Please restate each entry that appears below word for word, without its pictures.

Scene comparison data
= Beginning of Section =

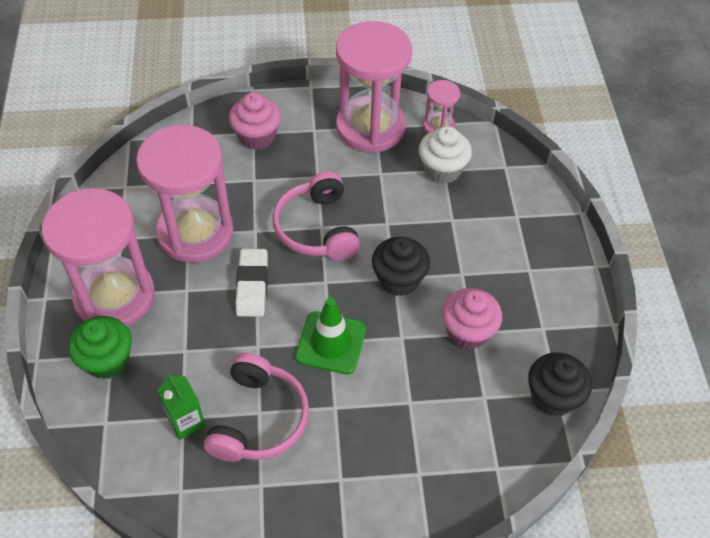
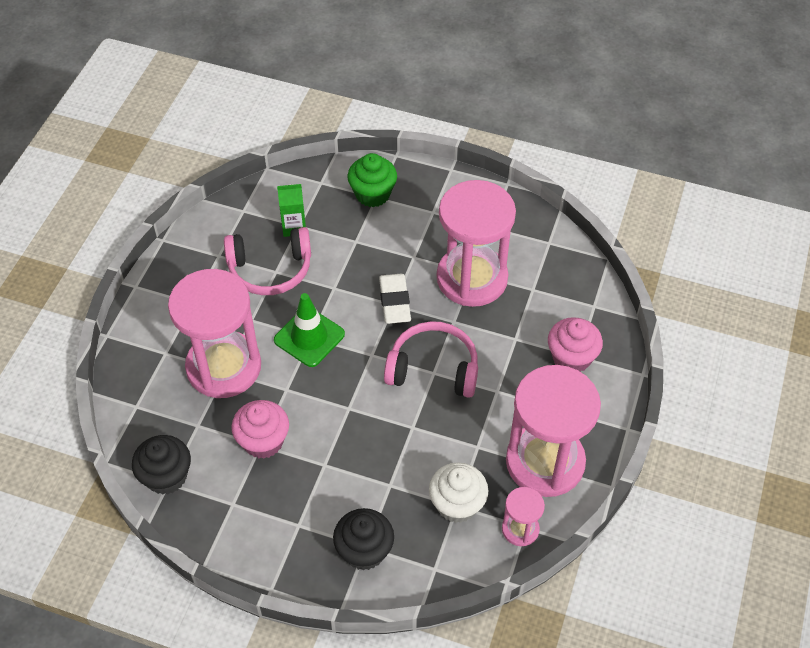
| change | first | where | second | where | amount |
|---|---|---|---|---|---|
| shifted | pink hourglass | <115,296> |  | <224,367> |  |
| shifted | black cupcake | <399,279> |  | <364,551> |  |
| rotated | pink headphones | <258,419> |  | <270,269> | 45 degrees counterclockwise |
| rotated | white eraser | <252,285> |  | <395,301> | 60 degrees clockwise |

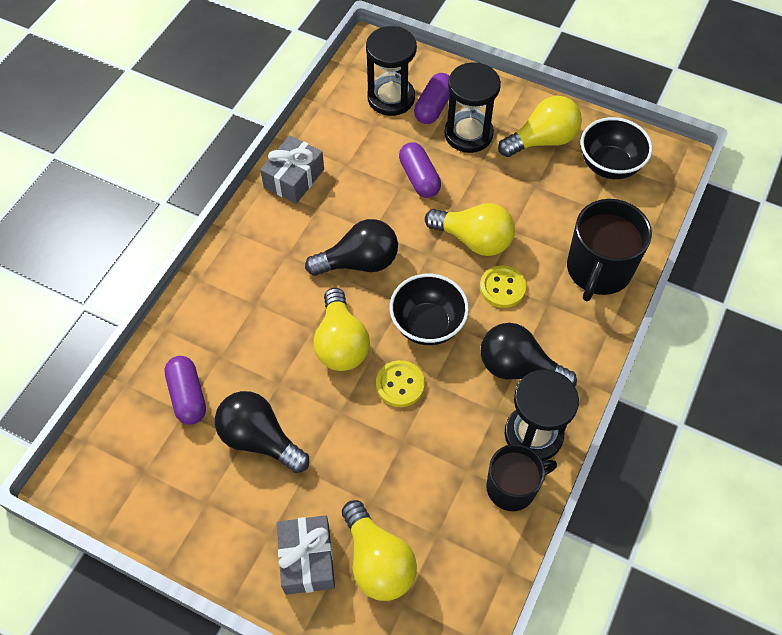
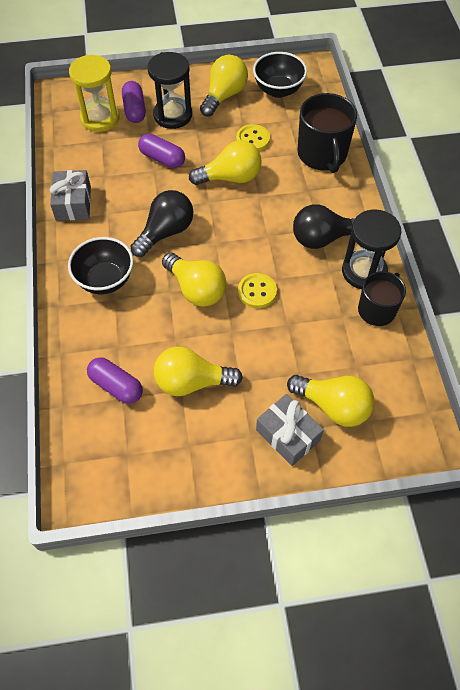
| change | first | where | second | where | amount |
|---|---|---|---|---|---|
| shifted | black bowl | <427,325> |  | <105,280> |  |
| shifted | yellow button | <502,288> |  | <253,139> |  |
| repainted | black light bulb | <259,439> | yellow light bulb | <192,382> |  |
| repainted | black hourglass | <391,98> | yellow hourglass | <100,118> |  |

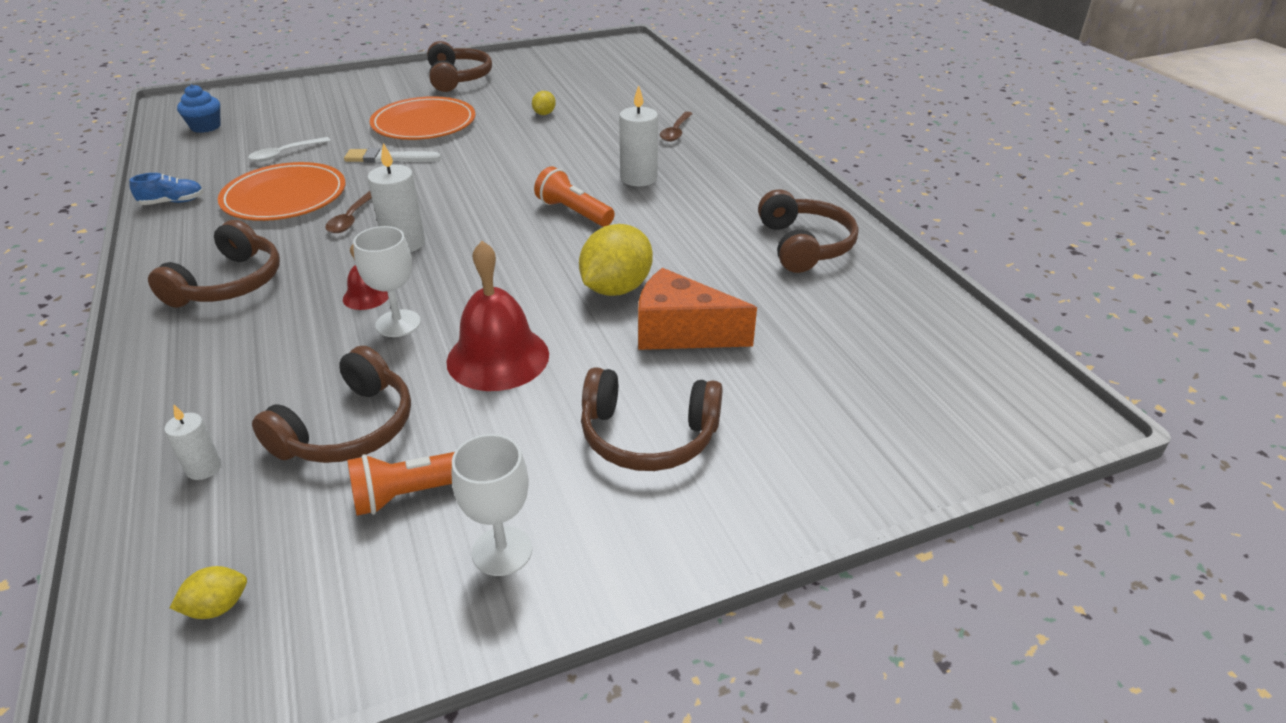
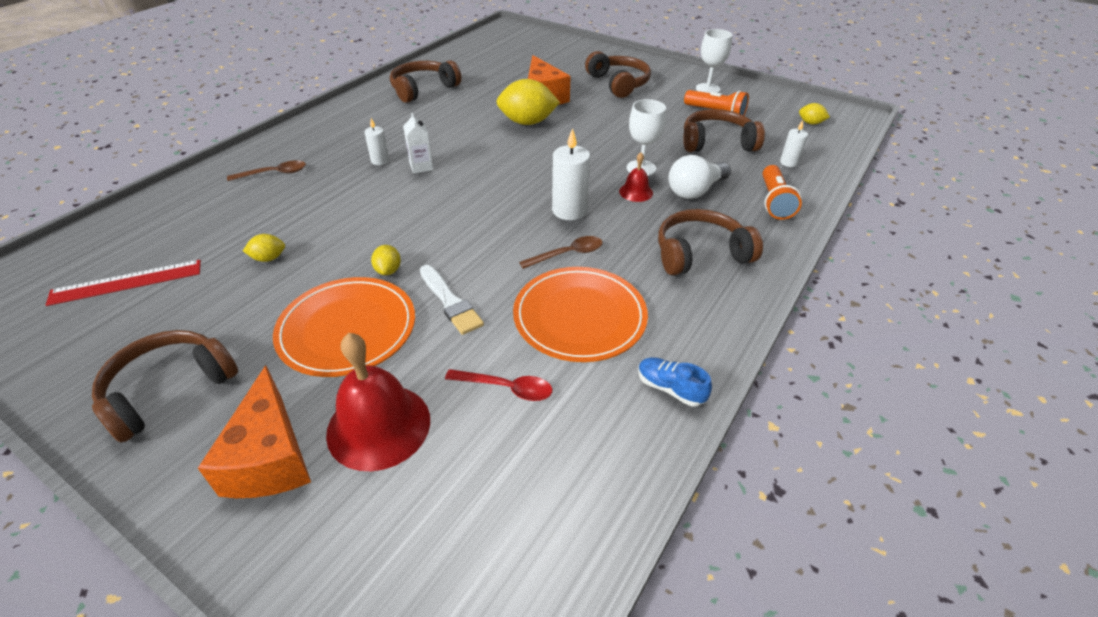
| change | first | where | second | where | amount |
|---|---|---|---|---|---|
| gone | blue cupcake | <205,127> |  |  |  |
| new |  |  | red ruler | <126,282> |  |
| new |  |  | orange cheese | <270,457> |  |
| new |  |  | yellow lemon | <388,270> |  |
| new |  |  | white carton | <421,167> |  |
| new |  |  | white light bulb | <695,191> |  |
| shifted | red bell | <498,357> |  | <378,426> |  |
| shifted | orange flashlight | <573,212> |  | <774,202> |  |
| repainted | white spoon | <284,154> | red spoon | <507,388> |  |
| scaled | white candle | <638,178> |  | <380,160> | x0.57 |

= End of Section =

→ ANSWER BELOW:
| change | first | where | second | where | amount |
|---|---|---|---|---|---|
| shifted | pink hourglass | <115,296> |  | <224,367> |  |
| shifted | black cupcake | <399,279> |  | <364,551> |  |
| rotated | pink headphones | <258,419> |  | <270,269> | 45 degrees counterclockwise |
| rotated | white eraser | <252,285> |  | <395,301> | 60 degrees clockwise |

| change | first | where | second | where | amount |
|---|---|---|---|---|---|
| shifted | black bowl | <427,325> |  | <105,280> |  |
| shifted | yellow button | <502,288> |  | <253,139> |  |
| repainted | black light bulb | <259,439> | yellow light bulb | <192,382> |  |
| repainted | black hourglass | <391,98> | yellow hourglass | <100,118> |  |

| change | first | where | second | where | amount |
|---|---|---|---|---|---|
| gone | blue cupcake | <205,127> |  |  |  |
| new |  |  | red ruler | <126,282> |  |
| new |  |  | orange cheese | <270,457> |  |
| new |  |  | yellow lemon | <388,270> |  |
| new |  |  | white carton | <421,167> |  |
| new |  |  | white light bulb | <695,191> |  |
| shifted | red bell | <498,357> |  | <378,426> |  |
| shifted | orange flashlight | <573,212> |  | <774,202> |  |
| repainted | white spoon | <284,154> | red spoon | <507,388> |  |
| scaled | white candle | <638,178> |  | <380,160> | x0.57 |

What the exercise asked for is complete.